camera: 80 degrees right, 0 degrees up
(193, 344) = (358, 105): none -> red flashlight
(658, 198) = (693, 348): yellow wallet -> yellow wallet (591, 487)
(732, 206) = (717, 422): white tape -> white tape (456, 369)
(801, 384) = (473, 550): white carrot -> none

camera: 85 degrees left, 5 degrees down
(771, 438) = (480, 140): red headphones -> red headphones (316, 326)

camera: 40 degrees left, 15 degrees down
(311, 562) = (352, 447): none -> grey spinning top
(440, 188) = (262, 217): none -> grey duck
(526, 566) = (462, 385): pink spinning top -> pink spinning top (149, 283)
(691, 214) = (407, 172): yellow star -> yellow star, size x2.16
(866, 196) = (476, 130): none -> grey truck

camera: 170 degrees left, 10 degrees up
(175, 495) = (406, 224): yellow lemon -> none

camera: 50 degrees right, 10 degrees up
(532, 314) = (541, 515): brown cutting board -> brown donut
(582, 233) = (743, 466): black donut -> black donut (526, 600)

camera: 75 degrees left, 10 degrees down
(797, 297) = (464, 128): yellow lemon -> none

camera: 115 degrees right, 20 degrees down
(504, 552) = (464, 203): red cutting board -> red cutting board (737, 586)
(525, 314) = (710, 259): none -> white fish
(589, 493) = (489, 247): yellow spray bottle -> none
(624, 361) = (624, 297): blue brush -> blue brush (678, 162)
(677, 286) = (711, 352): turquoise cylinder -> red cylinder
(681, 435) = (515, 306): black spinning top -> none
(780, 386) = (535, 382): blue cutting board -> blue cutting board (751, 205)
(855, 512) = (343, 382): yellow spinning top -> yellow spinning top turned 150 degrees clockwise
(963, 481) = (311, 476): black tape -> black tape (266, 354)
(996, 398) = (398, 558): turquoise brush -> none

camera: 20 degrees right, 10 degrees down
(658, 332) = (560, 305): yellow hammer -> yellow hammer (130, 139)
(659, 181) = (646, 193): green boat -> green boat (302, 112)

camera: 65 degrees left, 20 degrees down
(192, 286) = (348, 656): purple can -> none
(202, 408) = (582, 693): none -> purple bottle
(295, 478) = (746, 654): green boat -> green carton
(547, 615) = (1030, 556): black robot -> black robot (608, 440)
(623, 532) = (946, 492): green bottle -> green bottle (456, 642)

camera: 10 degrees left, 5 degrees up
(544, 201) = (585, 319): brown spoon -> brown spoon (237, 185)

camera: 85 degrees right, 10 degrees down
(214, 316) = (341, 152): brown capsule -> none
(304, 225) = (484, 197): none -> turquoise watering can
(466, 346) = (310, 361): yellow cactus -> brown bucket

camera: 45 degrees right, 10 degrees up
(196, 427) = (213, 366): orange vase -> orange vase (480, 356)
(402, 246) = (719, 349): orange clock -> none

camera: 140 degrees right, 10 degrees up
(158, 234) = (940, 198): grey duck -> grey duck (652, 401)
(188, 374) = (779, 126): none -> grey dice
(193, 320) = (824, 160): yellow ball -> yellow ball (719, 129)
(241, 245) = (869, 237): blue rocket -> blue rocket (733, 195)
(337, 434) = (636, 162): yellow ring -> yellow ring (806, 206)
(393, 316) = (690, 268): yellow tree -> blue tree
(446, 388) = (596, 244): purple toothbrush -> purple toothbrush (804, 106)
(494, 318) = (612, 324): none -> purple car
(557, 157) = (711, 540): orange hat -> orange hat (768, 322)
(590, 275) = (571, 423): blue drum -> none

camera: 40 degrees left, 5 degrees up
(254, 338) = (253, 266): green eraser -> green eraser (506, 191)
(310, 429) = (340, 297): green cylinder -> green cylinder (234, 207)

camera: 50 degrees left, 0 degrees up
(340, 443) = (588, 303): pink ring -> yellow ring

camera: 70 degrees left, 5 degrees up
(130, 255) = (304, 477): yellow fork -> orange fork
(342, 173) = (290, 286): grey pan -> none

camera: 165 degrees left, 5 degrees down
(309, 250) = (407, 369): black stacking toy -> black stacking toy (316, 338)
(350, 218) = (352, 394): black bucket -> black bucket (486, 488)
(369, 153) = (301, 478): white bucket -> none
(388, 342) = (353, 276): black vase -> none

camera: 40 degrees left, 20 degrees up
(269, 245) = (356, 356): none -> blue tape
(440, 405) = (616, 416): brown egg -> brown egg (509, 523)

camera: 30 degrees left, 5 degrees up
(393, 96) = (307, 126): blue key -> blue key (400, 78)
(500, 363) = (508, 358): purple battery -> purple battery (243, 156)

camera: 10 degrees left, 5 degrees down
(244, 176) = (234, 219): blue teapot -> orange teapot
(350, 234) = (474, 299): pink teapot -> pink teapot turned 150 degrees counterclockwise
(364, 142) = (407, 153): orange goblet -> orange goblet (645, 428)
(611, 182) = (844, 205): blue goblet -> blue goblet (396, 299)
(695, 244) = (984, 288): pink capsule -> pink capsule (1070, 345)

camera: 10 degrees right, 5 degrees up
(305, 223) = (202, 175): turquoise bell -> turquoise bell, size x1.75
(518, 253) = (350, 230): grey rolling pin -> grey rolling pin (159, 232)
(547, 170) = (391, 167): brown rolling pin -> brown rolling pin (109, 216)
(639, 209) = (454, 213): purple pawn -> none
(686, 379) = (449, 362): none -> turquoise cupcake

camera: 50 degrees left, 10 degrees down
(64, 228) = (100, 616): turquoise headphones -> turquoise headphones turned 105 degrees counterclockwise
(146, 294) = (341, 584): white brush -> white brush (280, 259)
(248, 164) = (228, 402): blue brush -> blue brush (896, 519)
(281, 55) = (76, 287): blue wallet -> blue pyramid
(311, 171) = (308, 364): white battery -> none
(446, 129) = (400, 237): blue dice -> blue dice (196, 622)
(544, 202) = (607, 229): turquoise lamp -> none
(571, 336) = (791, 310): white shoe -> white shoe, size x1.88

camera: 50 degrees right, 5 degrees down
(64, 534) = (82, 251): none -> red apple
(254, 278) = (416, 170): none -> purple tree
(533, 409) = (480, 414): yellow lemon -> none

▶ _Work task_
Each line of the listing is to be duplicated exactly as it appears.

▶ _Reply_
camera: 80 degrees right, 0 degrees up
(193, 344) = (358, 105): none -> red flashlight
(658, 198) = (693, 348): yellow wallet -> yellow wallet (591, 487)
(732, 206) = (717, 422): white tape -> white tape (456, 369)
(801, 384) = (473, 550): white carrot -> none

camera: 85 degrees left, 5 degrees down
(771, 438) = (480, 140): red headphones -> red headphones (316, 326)

camera: 40 degrees left, 15 degrees down
(311, 562) = (352, 447): none -> grey spinning top
(440, 188) = (262, 217): none -> grey duck
(526, 566) = (462, 385): pink spinning top -> pink spinning top (149, 283)
(691, 214) = (407, 172): yellow star -> yellow star, size x2.16
(866, 196) = (476, 130): none -> grey truck

camera: 170 degrees left, 10 degrees up
(175, 495) = (406, 224): yellow lemon -> none

camera: 50 degrees right, 10 degrees up
(532, 314) = (541, 515): brown cutting board -> brown donut
(582, 233) = (743, 466): black donut -> black donut (526, 600)

camera: 75 degrees left, 10 degrees down
(797, 297) = (464, 128): yellow lemon -> none

camera: 115 degrees right, 20 degrees down
(504, 552) = (464, 203): red cutting board -> red cutting board (737, 586)
(525, 314) = (710, 259): none -> white fish
(589, 493) = (489, 247): yellow spray bottle -> none
(624, 361) = (624, 297): blue brush -> blue brush (678, 162)
(677, 286) = (711, 352): turquoise cylinder -> red cylinder
(681, 435) = (515, 306): black spinning top -> none
(780, 386) = (535, 382): blue cutting board -> blue cutting board (751, 205)
(855, 512) = (343, 382): yellow spinning top -> yellow spinning top turned 150 degrees clockwise
(963, 481) = (311, 476): black tape -> black tape (266, 354)
(996, 398) = (398, 558): turquoise brush -> none

camera: 20 degrees right, 10 degrees down
(658, 332) = (560, 305): yellow hammer -> yellow hammer (130, 139)
(659, 181) = (646, 193): green boat -> green boat (302, 112)

camera: 65 degrees left, 20 degrees down
(192, 286) = (348, 656): purple can -> none
(202, 408) = (582, 693): none -> purple bottle
(295, 478) = (746, 654): green boat -> green carton
(547, 615) = (1030, 556): black robot -> black robot (608, 440)
(623, 532) = (946, 492): green bottle -> green bottle (456, 642)

camera: 10 degrees left, 5 degrees up
(544, 201) = (585, 319): brown spoon -> brown spoon (237, 185)

camera: 85 degrees right, 10 degrees down
(214, 316) = (341, 152): brown capsule -> none
(304, 225) = (484, 197): none -> turquoise watering can
(466, 346) = (310, 361): yellow cactus -> brown bucket

camera: 45 degrees right, 10 degrees up
(196, 427) = (213, 366): orange vase -> orange vase (480, 356)
(402, 246) = (719, 349): orange clock -> none

camera: 140 degrees right, 10 degrees up
(158, 234) = (940, 198): grey duck -> grey duck (652, 401)
(188, 374) = (779, 126): none -> grey dice
(193, 320) = (824, 160): yellow ball -> yellow ball (719, 129)
(241, 245) = (869, 237): blue rocket -> blue rocket (733, 195)
(337, 434) = (636, 162): yellow ring -> yellow ring (806, 206)
(393, 316) = (690, 268): yellow tree -> blue tree
(446, 388) = (596, 244): purple toothbrush -> purple toothbrush (804, 106)
(494, 318) = (612, 324): none -> purple car
(557, 157) = (711, 540): orange hat -> orange hat (768, 322)
(590, 275) = (571, 423): blue drum -> none

camera: 40 degrees left, 5 degrees up
(254, 338) = (253, 266): green eraser -> green eraser (506, 191)
(310, 429) = (340, 297): green cylinder -> green cylinder (234, 207)

camera: 50 degrees left, 0 degrees up
(340, 443) = (588, 303): pink ring -> yellow ring

camera: 70 degrees left, 5 degrees up
(130, 255) = (304, 477): yellow fork -> orange fork
(342, 173) = (290, 286): grey pan -> none

camera: 165 degrees left, 5 degrees down
(309, 250) = (407, 369): black stacking toy -> black stacking toy (316, 338)
(350, 218) = (352, 394): black bucket -> black bucket (486, 488)
(369, 153) = (301, 478): white bucket -> none
(388, 342) = (353, 276): black vase -> none

camera: 40 degrees left, 20 degrees up
(269, 245) = (356, 356): none -> blue tape
(440, 405) = (616, 416): brown egg -> brown egg (509, 523)

camera: 30 degrees left, 5 degrees up
(393, 96) = (307, 126): blue key -> blue key (400, 78)
(500, 363) = (508, 358): purple battery -> purple battery (243, 156)

camera: 10 degrees left, 5 degrees down
(244, 176) = (234, 219): blue teapot -> orange teapot
(350, 234) = (474, 299): pink teapot -> pink teapot turned 150 degrees counterclockwise
(364, 142) = (407, 153): orange goblet -> orange goblet (645, 428)
(611, 182) = (844, 205): blue goblet -> blue goblet (396, 299)
(695, 244) = (984, 288): pink capsule -> pink capsule (1070, 345)

camera: 10 degrees right, 5 degrees up
(305, 223) = (202, 175): turquoise bell -> turquoise bell, size x1.75
(518, 253) = (350, 230): grey rolling pin -> grey rolling pin (159, 232)
(547, 170) = (391, 167): brown rolling pin -> brown rolling pin (109, 216)
(639, 209) = (454, 213): purple pawn -> none
(686, 379) = (449, 362): none -> turquoise cupcake

camera: 50 degrees left, 10 degrees down
(64, 228) = (100, 616): turquoise headphones -> turquoise headphones turned 105 degrees counterclockwise
(146, 294) = (341, 584): white brush -> white brush (280, 259)
(248, 164) = (228, 402): blue brush -> blue brush (896, 519)
(281, 55) = (76, 287): blue wallet -> blue pyramid
(311, 171) = (308, 364): white battery -> none
(446, 129) = (400, 237): blue dice -> blue dice (196, 622)
(544, 202) = (607, 229): turquoise lamp -> none
(571, 336) = (791, 310): white shoe -> white shoe, size x1.88

camera: 50 degrees right, 5 degrees down
(64, 534) = (82, 251): none -> red apple
(254, 278) = (416, 170): none -> purple tree
(533, 409) = (480, 414): yellow lemon -> none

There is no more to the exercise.